How to complete this task: Please write out the listing exactly, with nothing altered.

Provided entries:
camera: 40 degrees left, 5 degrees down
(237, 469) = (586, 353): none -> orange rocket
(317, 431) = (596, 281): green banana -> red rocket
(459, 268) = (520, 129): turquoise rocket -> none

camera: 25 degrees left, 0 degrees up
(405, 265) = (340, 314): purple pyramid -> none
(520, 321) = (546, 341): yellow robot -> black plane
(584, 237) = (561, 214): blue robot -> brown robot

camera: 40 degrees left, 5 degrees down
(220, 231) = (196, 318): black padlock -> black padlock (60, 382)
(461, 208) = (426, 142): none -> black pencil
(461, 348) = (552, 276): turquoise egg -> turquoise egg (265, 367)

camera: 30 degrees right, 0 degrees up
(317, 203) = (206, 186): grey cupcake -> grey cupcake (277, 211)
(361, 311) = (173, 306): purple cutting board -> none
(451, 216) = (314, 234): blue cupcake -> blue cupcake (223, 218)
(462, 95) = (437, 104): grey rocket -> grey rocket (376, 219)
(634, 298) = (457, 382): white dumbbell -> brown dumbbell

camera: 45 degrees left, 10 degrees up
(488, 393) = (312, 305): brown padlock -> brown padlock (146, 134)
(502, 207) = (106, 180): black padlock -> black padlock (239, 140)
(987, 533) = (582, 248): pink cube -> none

Finished task:
camera: 40 degrees left, 5 degrees down
(237, 469) = (586, 353): none -> orange rocket
(317, 431) = (596, 281): green banana -> red rocket
(459, 268) = (520, 129): turquoise rocket -> none

camera: 25 degrees left, 0 degrees up
(405, 265) = (340, 314): purple pyramid -> none
(520, 321) = (546, 341): yellow robot -> black plane
(584, 237) = (561, 214): blue robot -> brown robot

camera: 40 degrees left, 5 degrees down
(220, 231) = (196, 318): black padlock -> black padlock (60, 382)
(461, 208) = (426, 142): none -> black pencil
(461, 348) = (552, 276): turquoise egg -> turquoise egg (265, 367)

camera: 30 degrees right, 0 degrees up
(317, 203) = (206, 186): grey cupcake -> grey cupcake (277, 211)
(361, 311) = (173, 306): purple cutting board -> none
(451, 216) = (314, 234): blue cupcake -> blue cupcake (223, 218)
(462, 95) = (437, 104): grey rocket -> grey rocket (376, 219)
(634, 298) = (457, 382): white dumbbell -> brown dumbbell

camera: 45 degrees left, 10 degrees up
(488, 393) = (312, 305): brown padlock -> brown padlock (146, 134)
(502, 207) = (106, 180): black padlock -> black padlock (239, 140)
(987, 533) = (582, 248): pink cube -> none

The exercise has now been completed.